TASK PROMPT
Exactly as they appear, retype the lines from the one containing "IC201 pin out: IN -> CMP" through the final line of the data below. Leave pictures out.
======
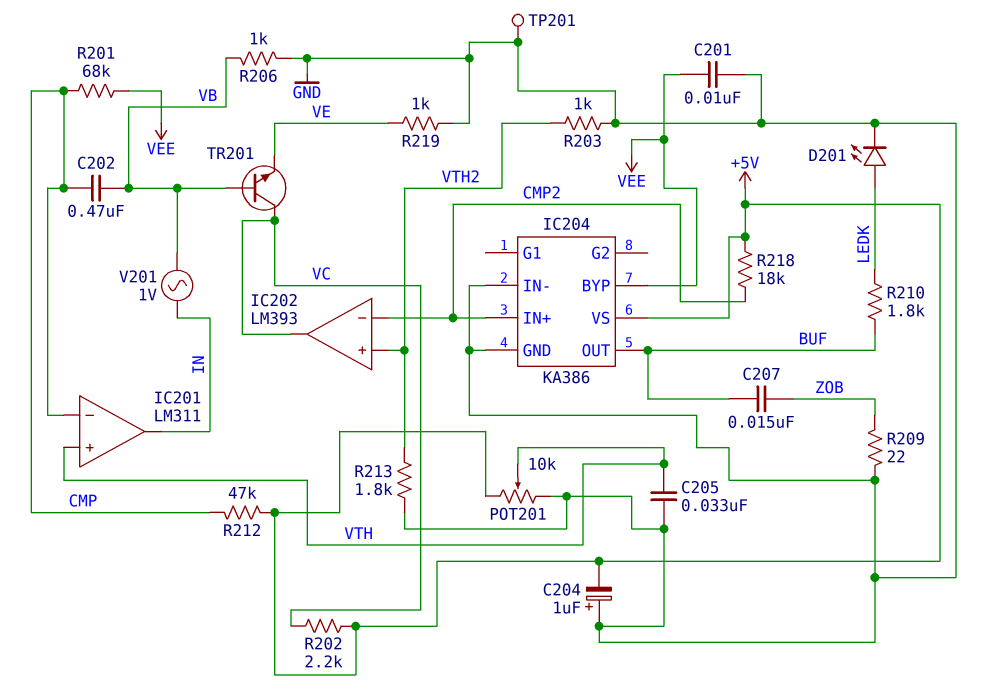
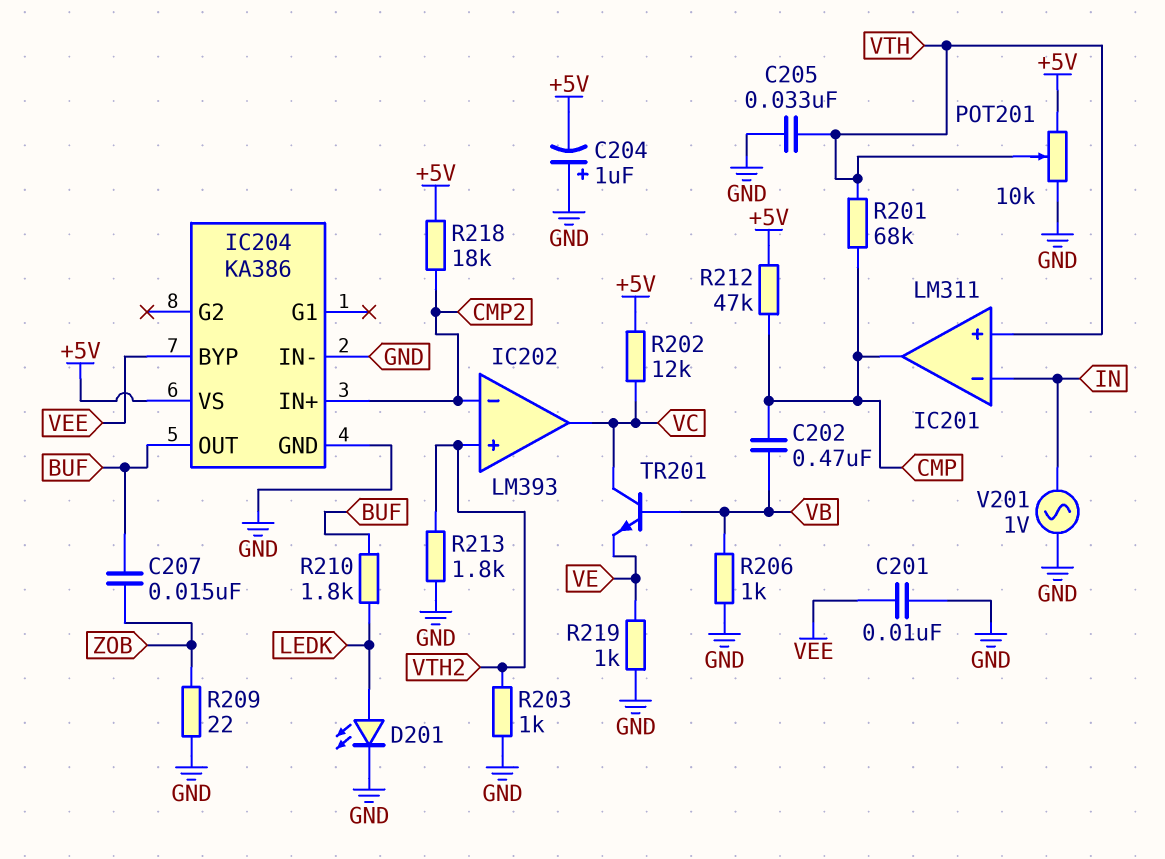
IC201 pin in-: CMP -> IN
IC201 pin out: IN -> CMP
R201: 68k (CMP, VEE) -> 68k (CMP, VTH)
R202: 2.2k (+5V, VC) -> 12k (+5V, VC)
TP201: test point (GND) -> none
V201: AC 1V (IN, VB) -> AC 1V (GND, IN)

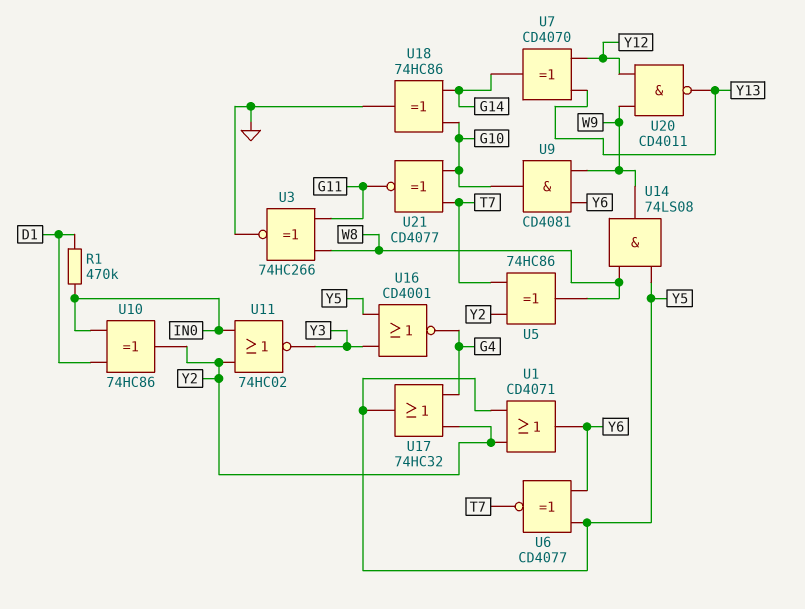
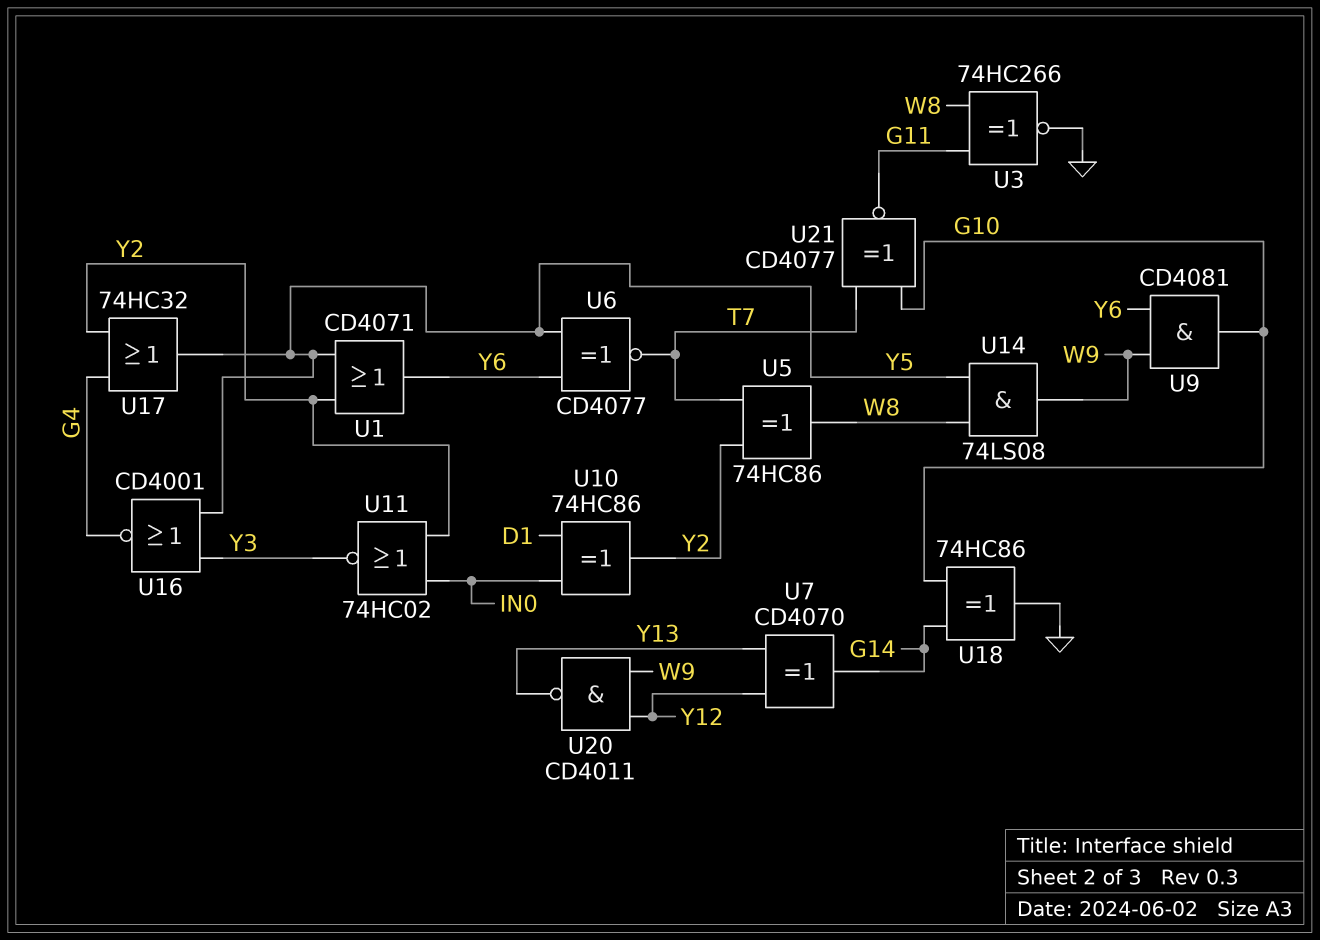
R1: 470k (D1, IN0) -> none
======
RESPONSE TO THE EXERCISE
IC201 pin out: IN -> CMP
R201: 68k (CMP, VEE) -> 68k (CMP, VTH)
R202: 2.2k (+5V, VC) -> 12k (+5V, VC)
TP201: test point (GND) -> none
V201: AC 1V (IN, VB) -> AC 1V (GND, IN)

R1: 470k (D1, IN0) -> none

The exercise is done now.